━━━━━ DATA FOR ANALYSIS ━━━━━

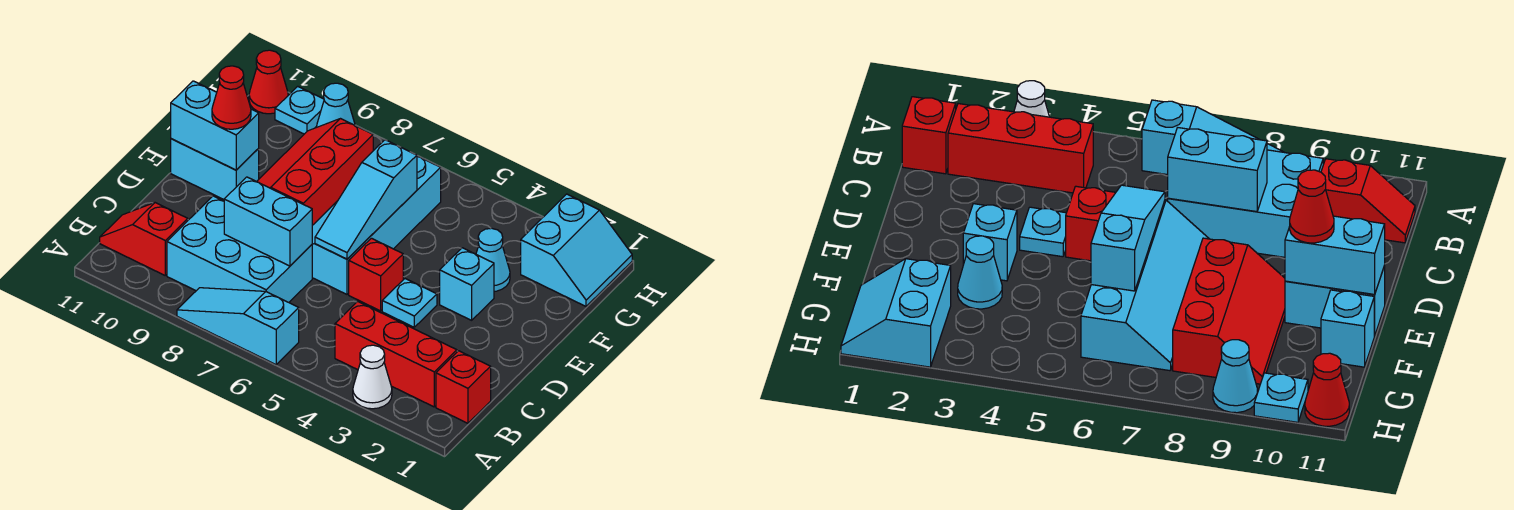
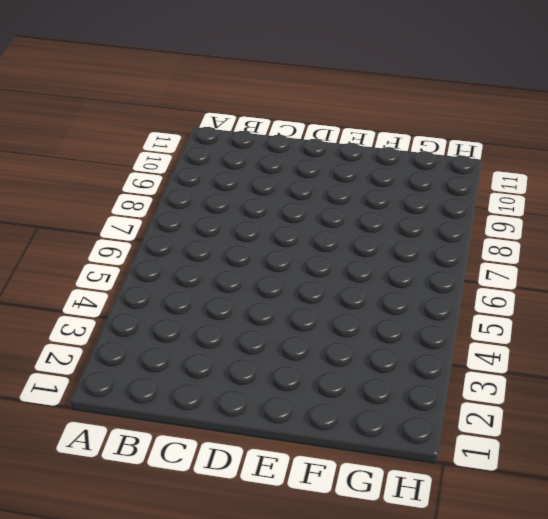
none -> white cone A3 level 1
none -> cyan slope A6:A8 level 1 top 6
none -> red brick B1 level 1

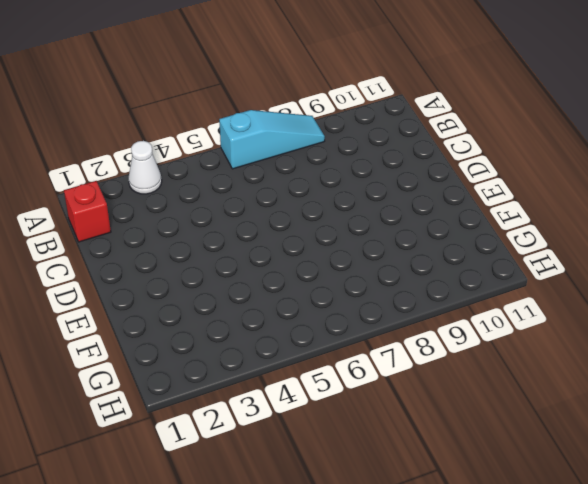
none -> red brick B2:B4 level 1
none -> cyan brick B7:C9 level 1
none -> red slope B10:B11 level 1 top 10

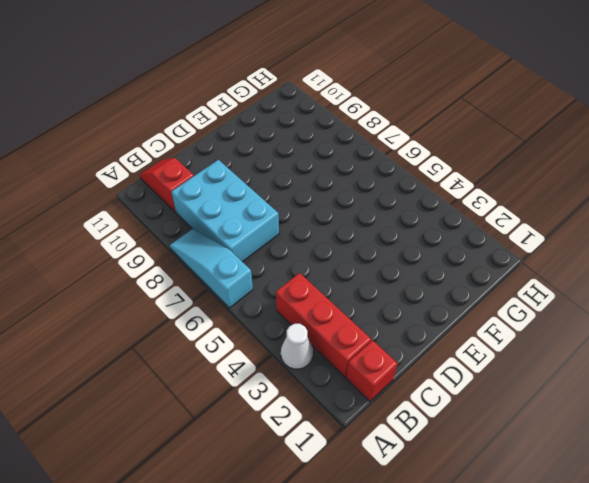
none -> cyan plate D4 level 1
none -> red brick D5 level 1
none -> cyan slope D6:G7 level 1 top 6

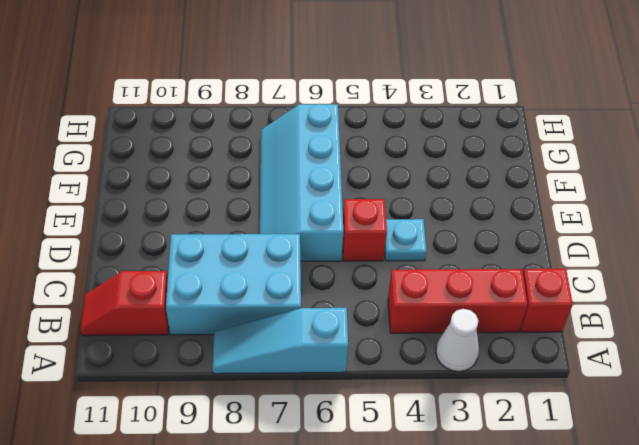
none -> cyan brick E3 level 1
none -> red slope E8:G9 level 1 top 8
none -> cyan brick E10:E11 level 1

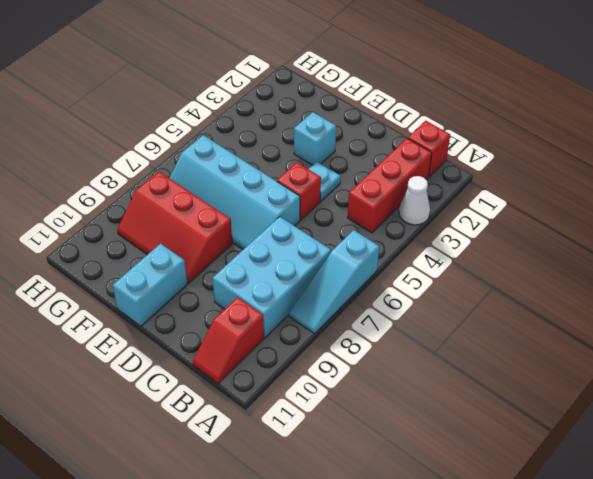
none -> cyan cone F3 level 1
none -> cyan brick F11 level 1
none -> cyan slope G1:H2 level 1 top 2

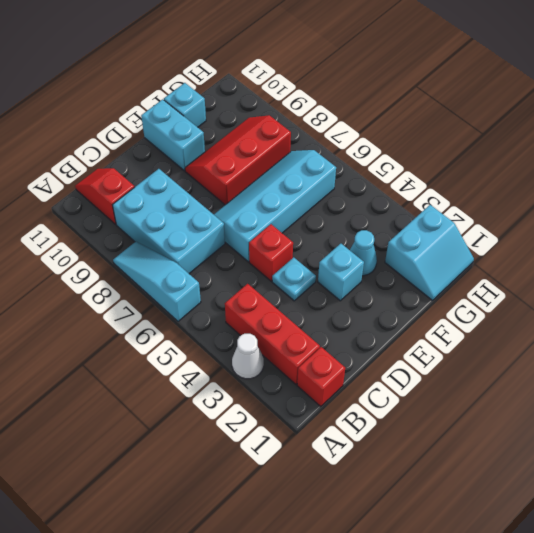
none -> cyan cone H9 level 1
none -> cyan plate H10 level 1
none -> red cone H11 level 1

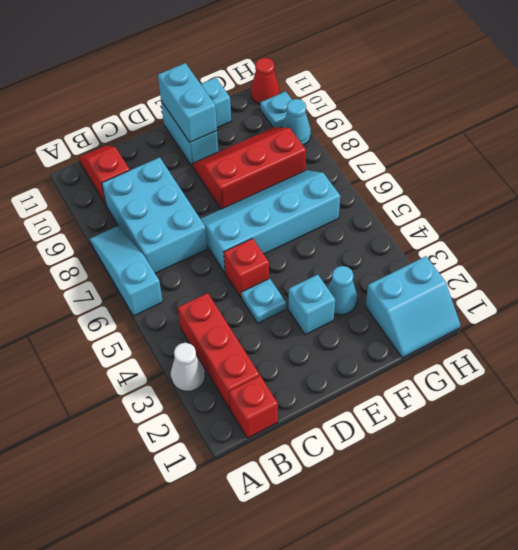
none -> cyan brick C7:C8 level 2
none -> cyan slope D6:F6 level 2 top F
none -> red cone E10 level 3

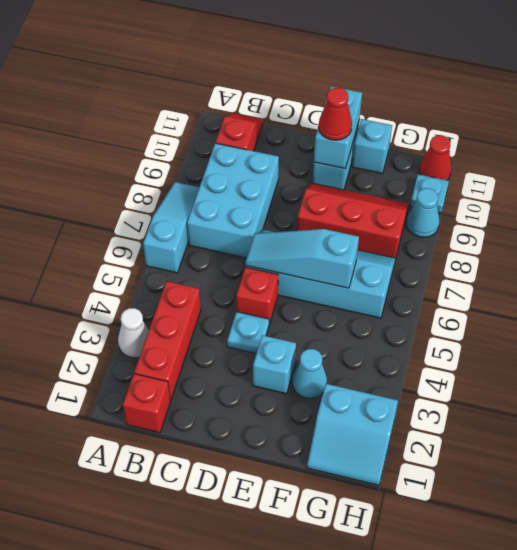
none -> cyan brick C7:C8 level 2

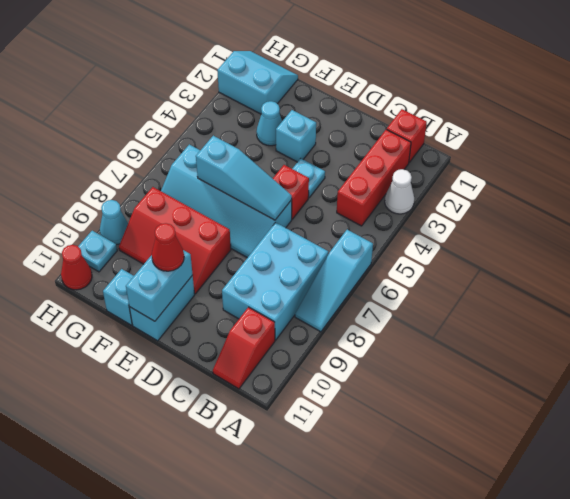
none -> cyan brick C7:C8 level 2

━━━━━

In the listing above, find the line containing "none -> red slope E8:G9 level 1 top 8" and the line containing "none -> red cone E10 level 3". Print those two lines and every line between them exactly, with no pictures.

none -> red slope E8:G9 level 1 top 8
none -> cyan brick E10:E11 level 1

none -> cyan cone F3 level 1
none -> cyan brick F11 level 1
none -> cyan slope G1:H2 level 1 top 2

none -> cyan cone H9 level 1
none -> cyan plate H10 level 1
none -> red cone H11 level 1

none -> cyan brick C7:C8 level 2
none -> cyan slope D6:F6 level 2 top F
none -> red cone E10 level 3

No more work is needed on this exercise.